▶ _What is needed_: Set out each line from the following listing that includes the word "camera".

▶ _Available data_:
⟨
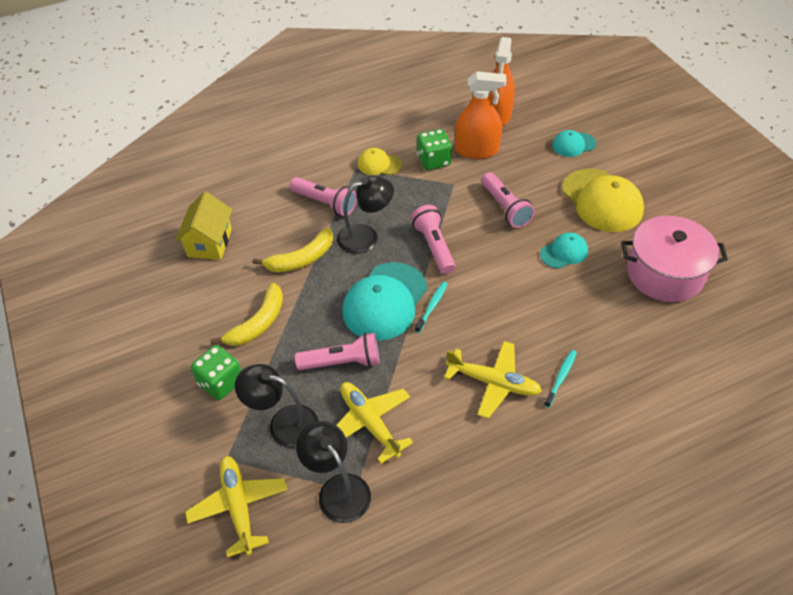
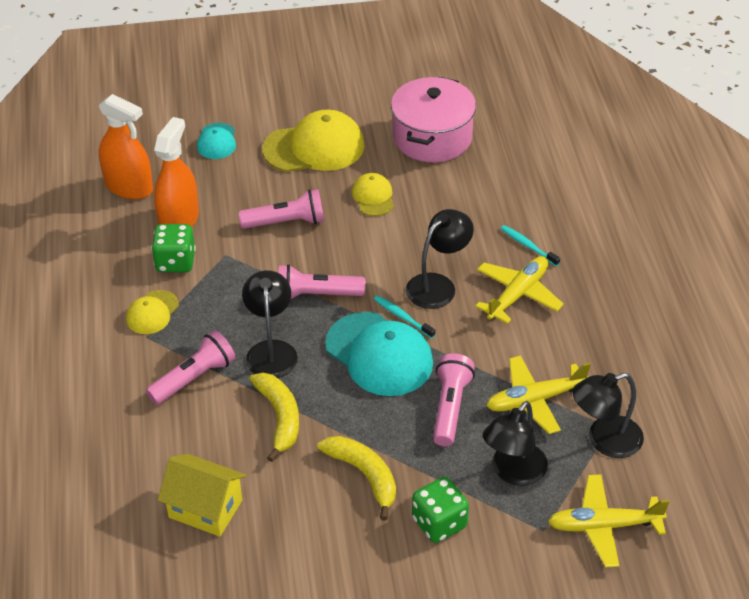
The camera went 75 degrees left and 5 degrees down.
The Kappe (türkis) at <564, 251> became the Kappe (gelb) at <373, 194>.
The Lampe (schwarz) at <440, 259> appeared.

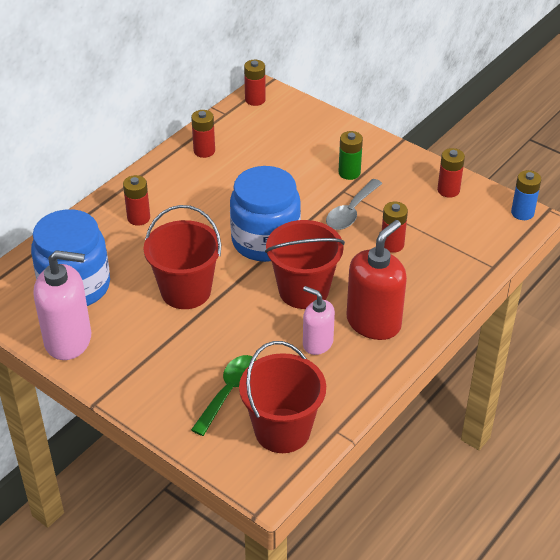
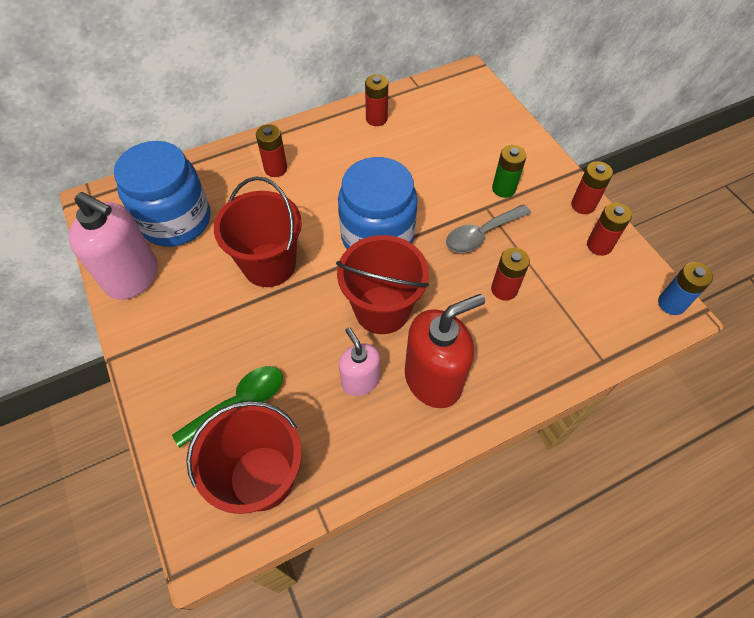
The camera went 25 degrees right and 15 degrees up.
The Batterie (rot) moved from <255, 83> to <592, 187>.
⟩
▶ _Exercise answer_:
The camera went 75 degrees left and 5 degrees down.
The camera went 25 degrees right and 15 degrees up.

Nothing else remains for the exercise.